YOUR OBJECTIVE: Except for the pictures, write out all the records that follow exactly.

THE DATA:
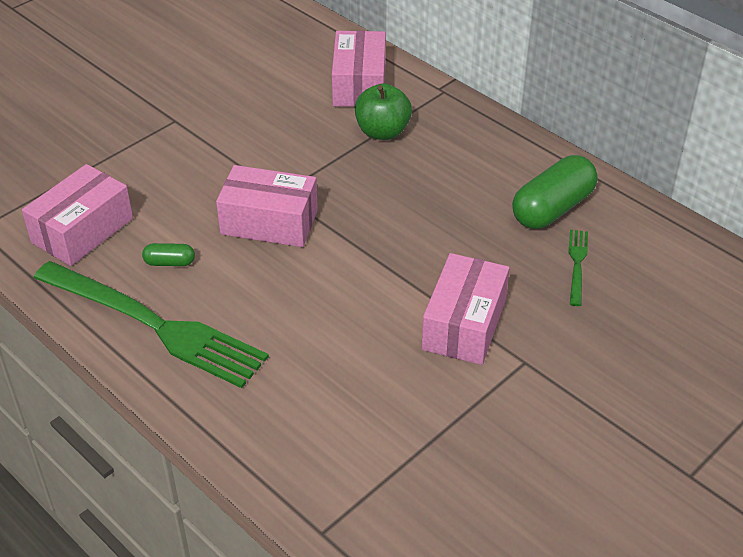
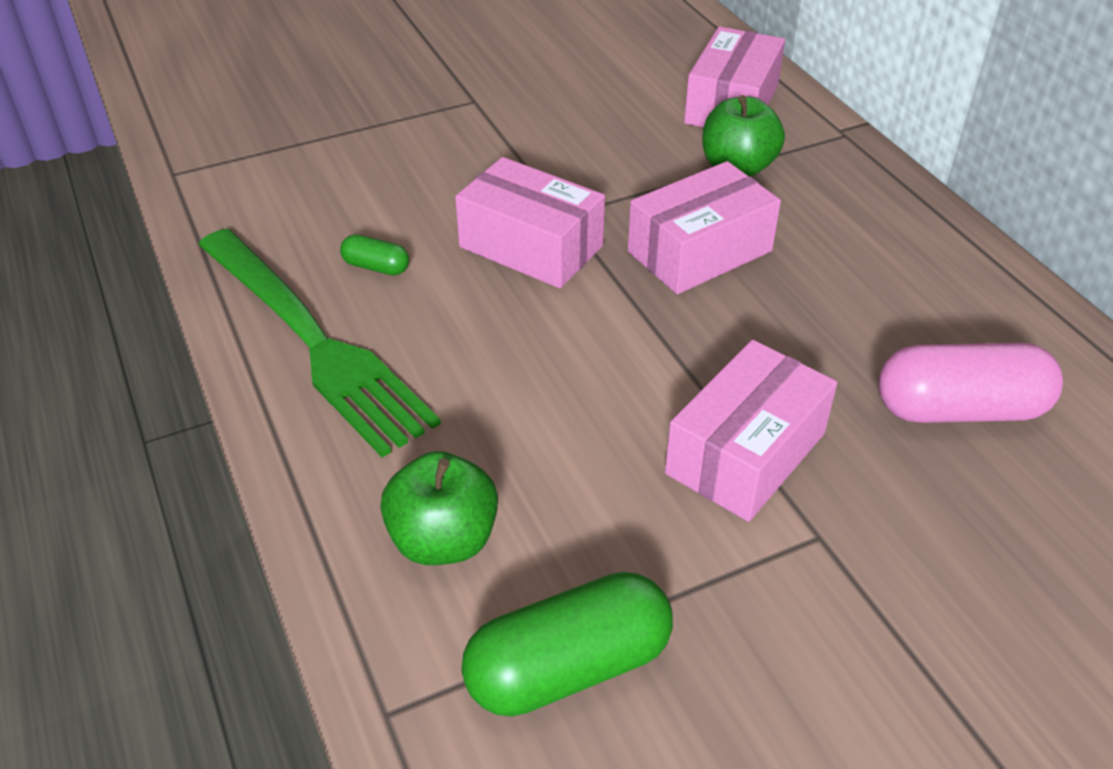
camera: 20 degrees right, 0 degrees up
(82, 230) = (292, 203): pink box -> pink box (700, 251)
(306, 427) = (443, 540): none -> green apple
(552, 208) = (948, 320): green capsule -> green capsule (568, 667)
(577, 264) = (959, 409): green fork -> pink capsule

ANSWER SPACE:
camera: 20 degrees right, 0 degrees up
(82, 230) = (292, 203): pink box -> pink box (700, 251)
(306, 427) = (443, 540): none -> green apple
(552, 208) = (948, 320): green capsule -> green capsule (568, 667)
(577, 264) = (959, 409): green fork -> pink capsule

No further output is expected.